**YOUR INSTRUCTIONS**
Give back, unchanged, the lines from the one containing "turquoise pencil [594,208,701,284]" to the end of the listing, inclusive of both.

**DATA TO EXAMINE**
►

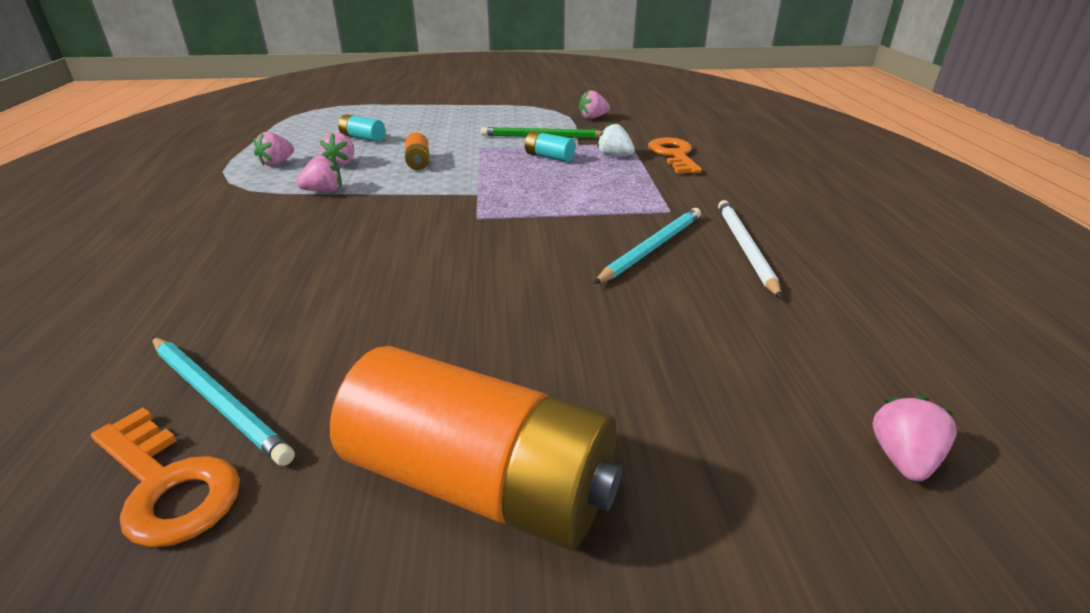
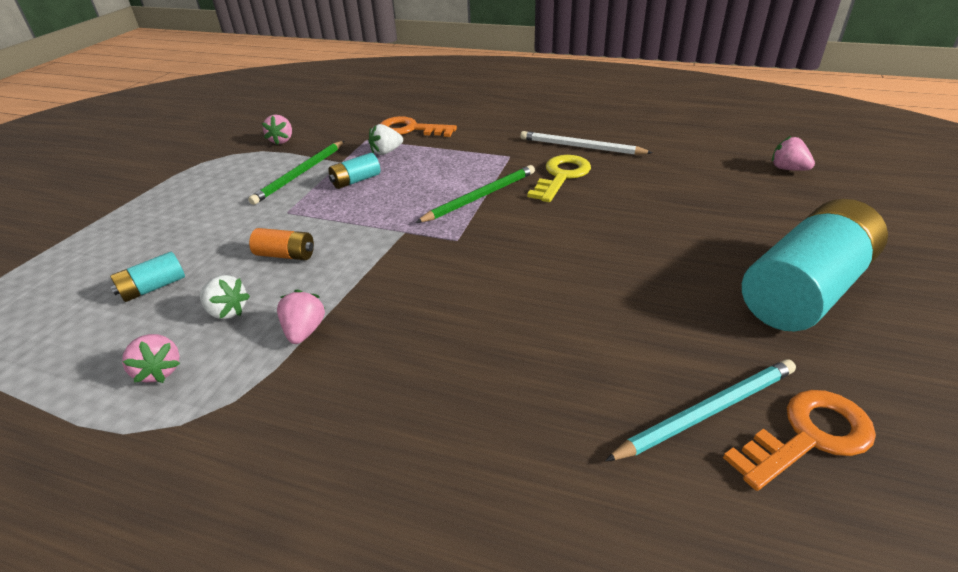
camera: 65 degrees left, 5 degrees up
pink strawberry [320,132,354,167] -> white strawberry [200,275,250,319]
orange battery [330,346,622,550] -> turquoise battery [742,199,888,331]
turquoise pencil [594,208,701,284] -> yellow key [527,155,591,202]
none -> green pencil [415,165,535,223]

◄

**SOLUTION TO THE PROBLEM**
turquoise pencil [594,208,701,284] -> yellow key [527,155,591,202]
none -> green pencil [415,165,535,223]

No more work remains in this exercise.